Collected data
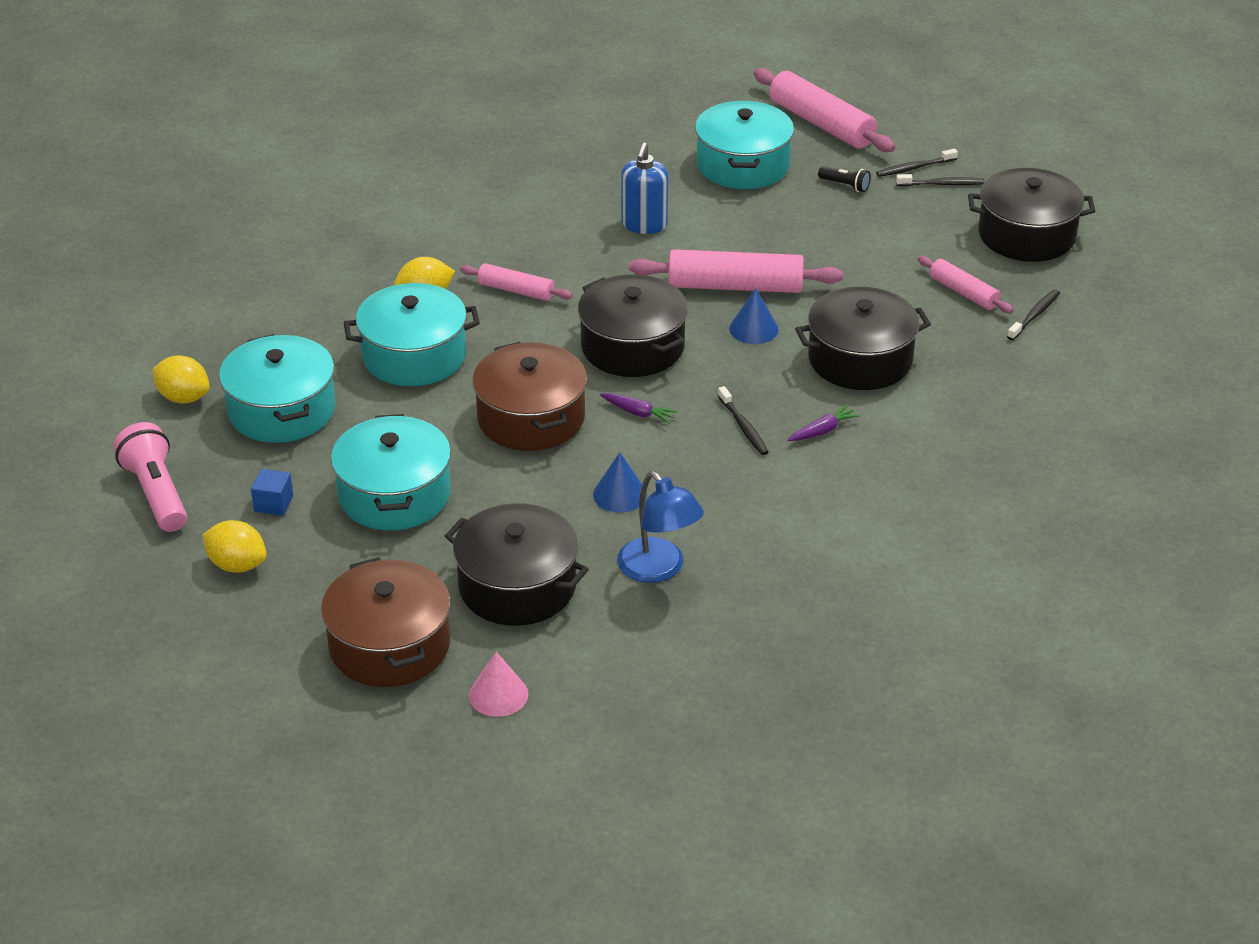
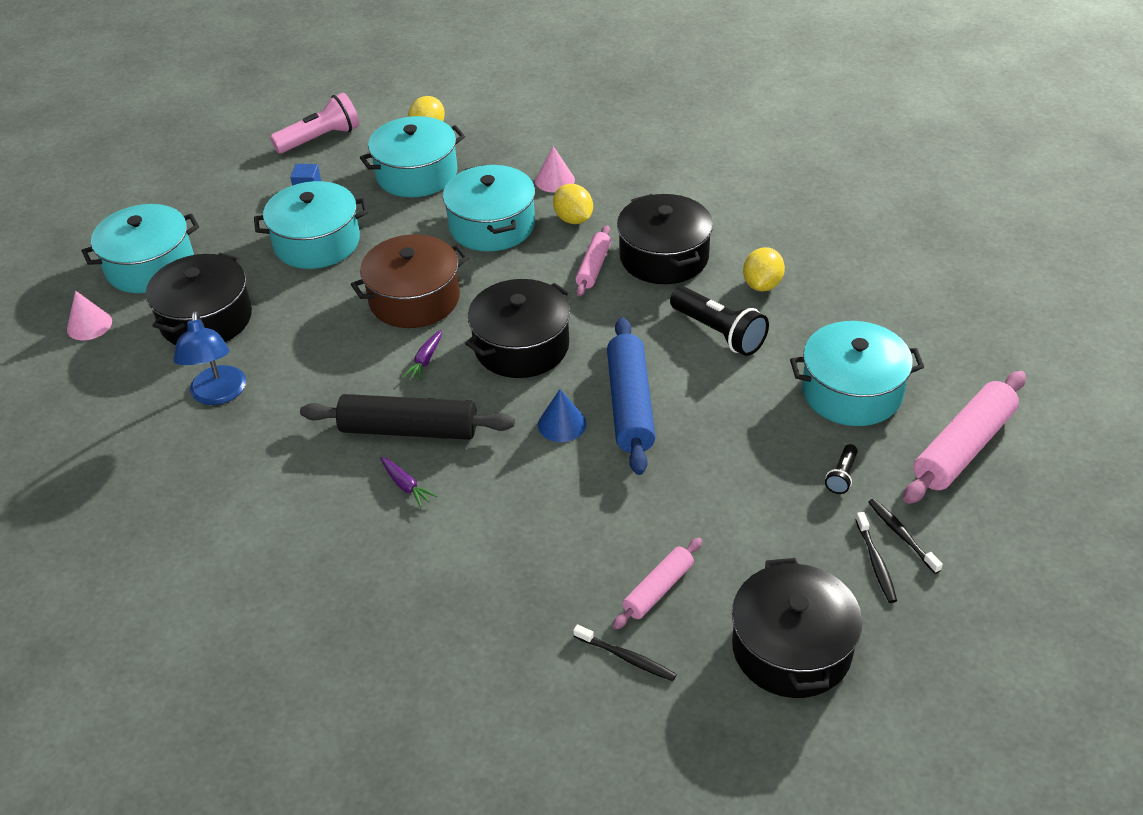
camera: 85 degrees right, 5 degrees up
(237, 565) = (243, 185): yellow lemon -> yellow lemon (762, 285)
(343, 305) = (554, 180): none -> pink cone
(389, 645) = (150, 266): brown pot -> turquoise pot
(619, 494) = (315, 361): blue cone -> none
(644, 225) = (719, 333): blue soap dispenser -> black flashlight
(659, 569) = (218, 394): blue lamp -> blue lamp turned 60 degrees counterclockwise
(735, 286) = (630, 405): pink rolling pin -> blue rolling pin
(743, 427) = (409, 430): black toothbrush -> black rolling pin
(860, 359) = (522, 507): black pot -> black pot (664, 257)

• What you will do: Your answer should be one number: how many lines in the records above include "pink".

• Exercise output: 2